• PROBLEM STATEMENT:
Output the whole listing exactly, except for the pictures in it.

(DATA FOR ANALYSIS Opens)

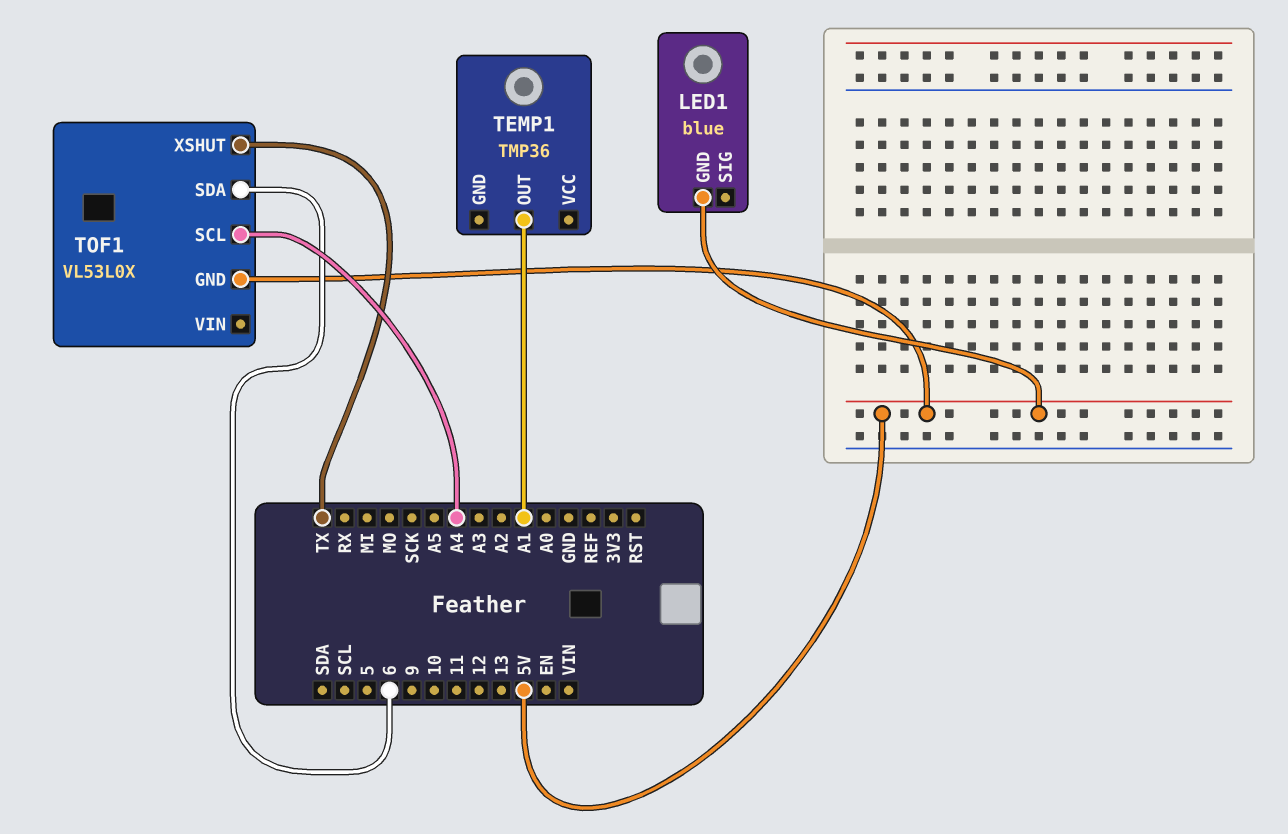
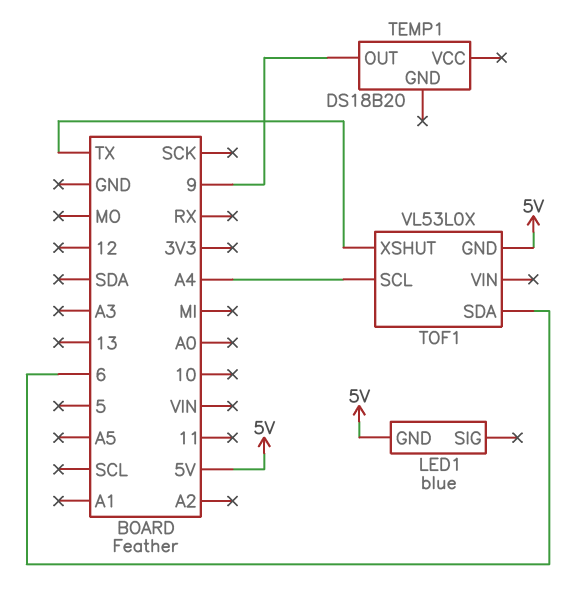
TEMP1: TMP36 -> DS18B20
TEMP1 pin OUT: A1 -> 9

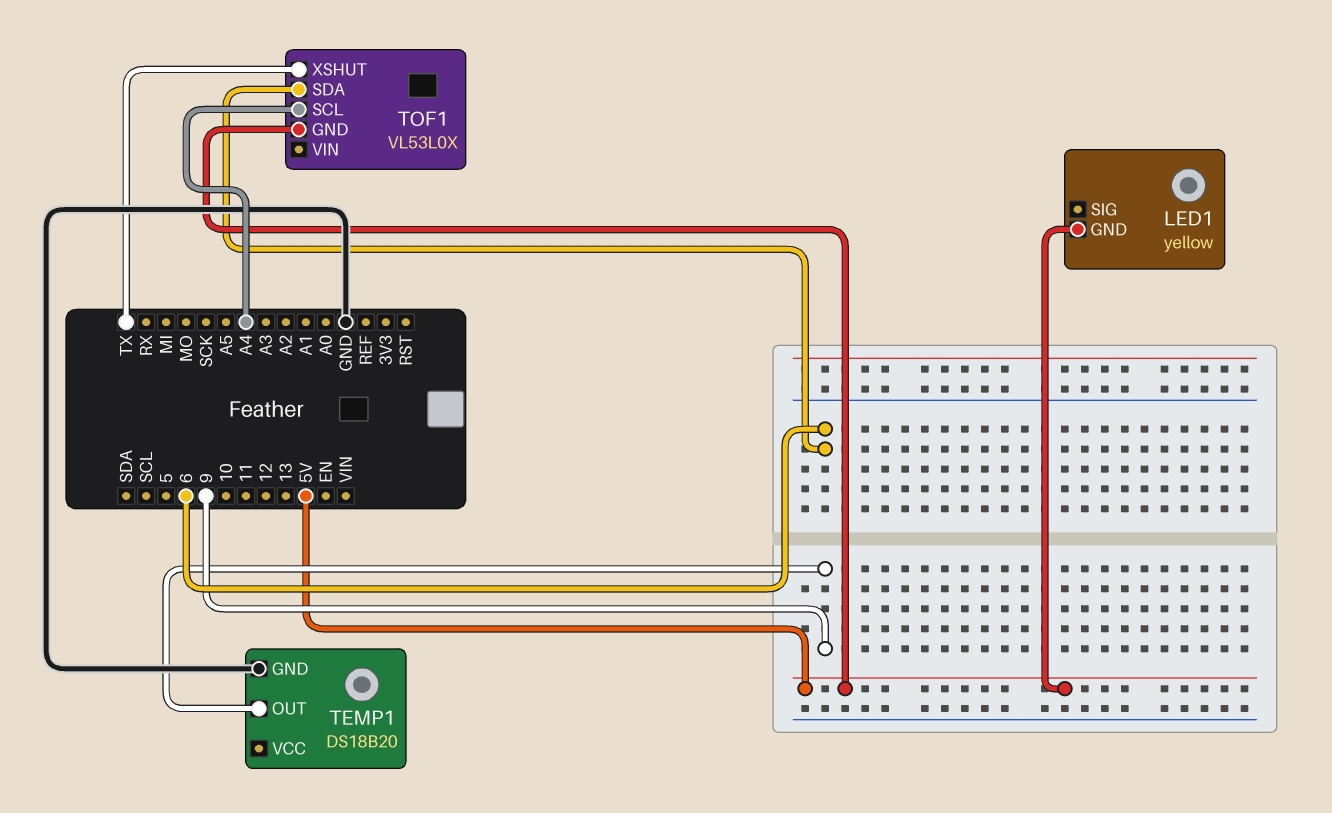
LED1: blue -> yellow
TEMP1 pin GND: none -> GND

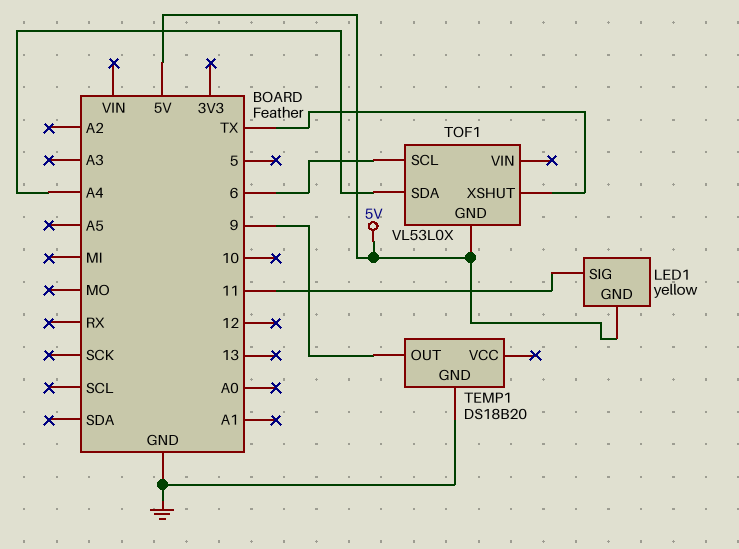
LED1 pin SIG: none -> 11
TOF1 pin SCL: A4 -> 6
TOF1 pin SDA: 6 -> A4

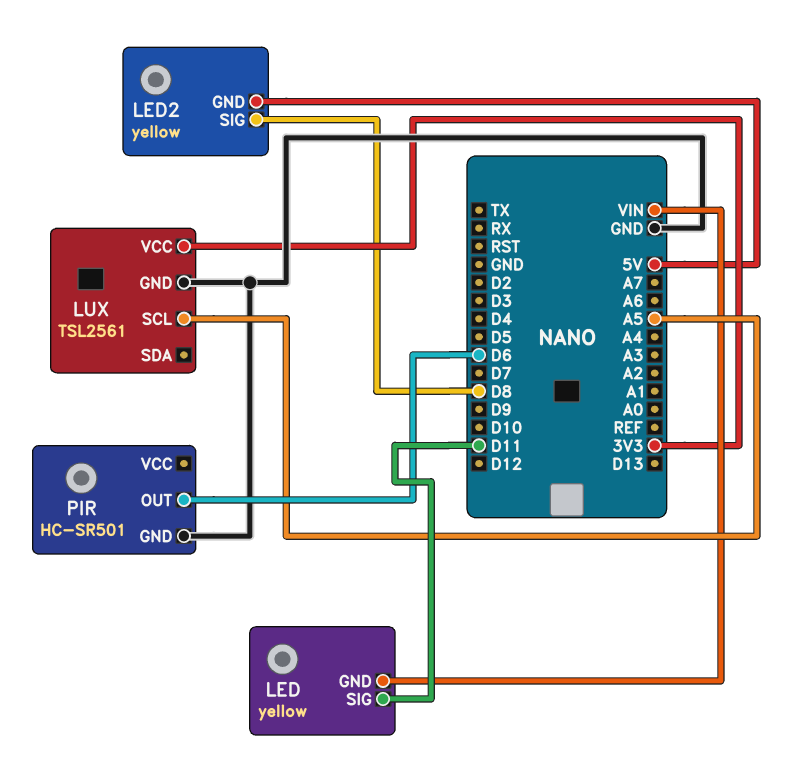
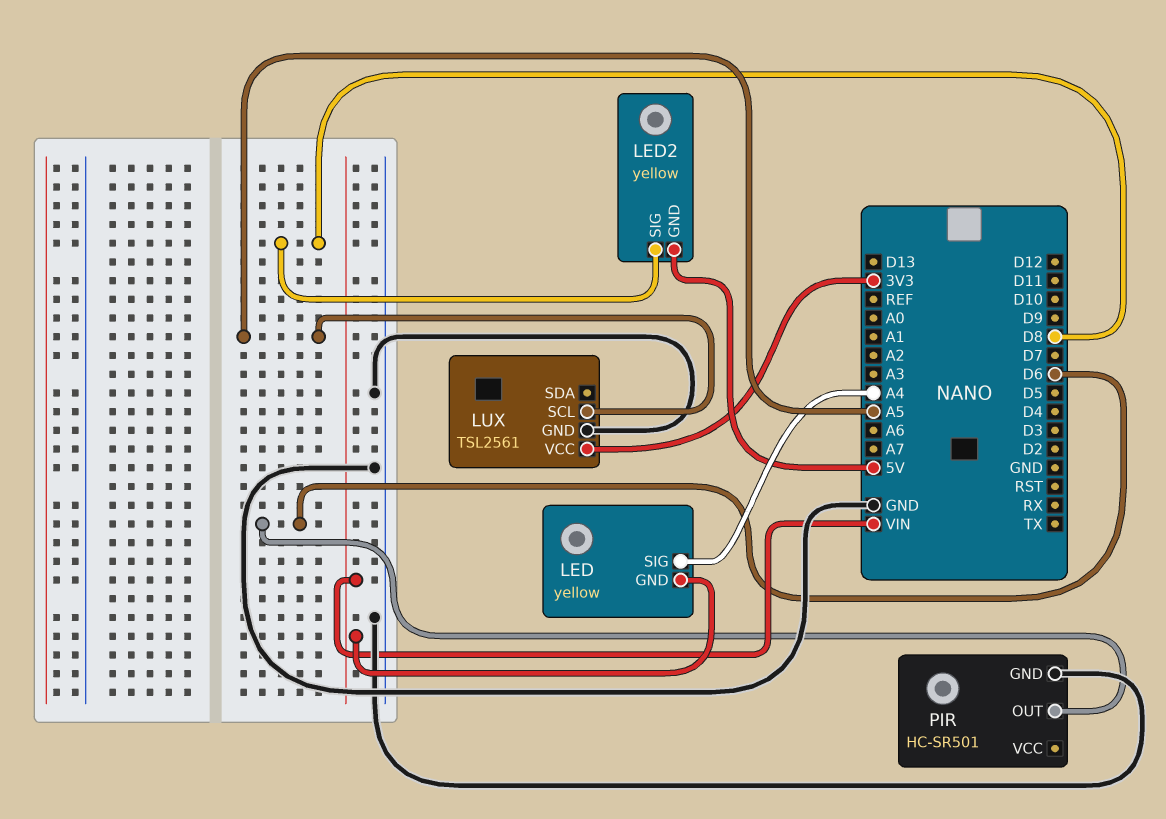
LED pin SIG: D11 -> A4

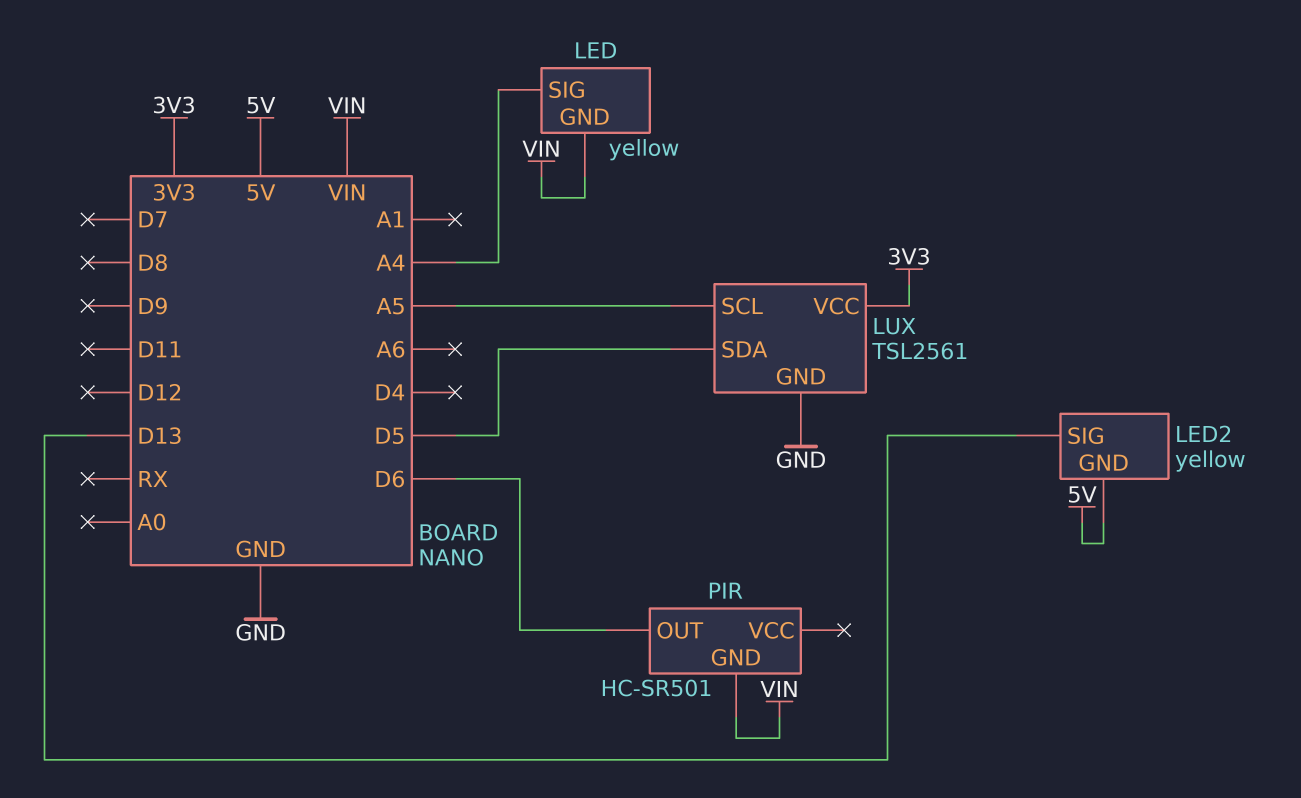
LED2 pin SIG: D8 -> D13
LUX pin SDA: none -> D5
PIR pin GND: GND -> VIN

(DATA FOR ANALYSIS Closes)

• WRITTEN ANSWER:
TEMP1: TMP36 -> DS18B20
TEMP1 pin OUT: A1 -> 9

LED1: blue -> yellow
TEMP1 pin GND: none -> GND

LED1 pin SIG: none -> 11
TOF1 pin SCL: A4 -> 6
TOF1 pin SDA: 6 -> A4

LED pin SIG: D11 -> A4

LED2 pin SIG: D8 -> D13
LUX pin SDA: none -> D5
PIR pin GND: GND -> VIN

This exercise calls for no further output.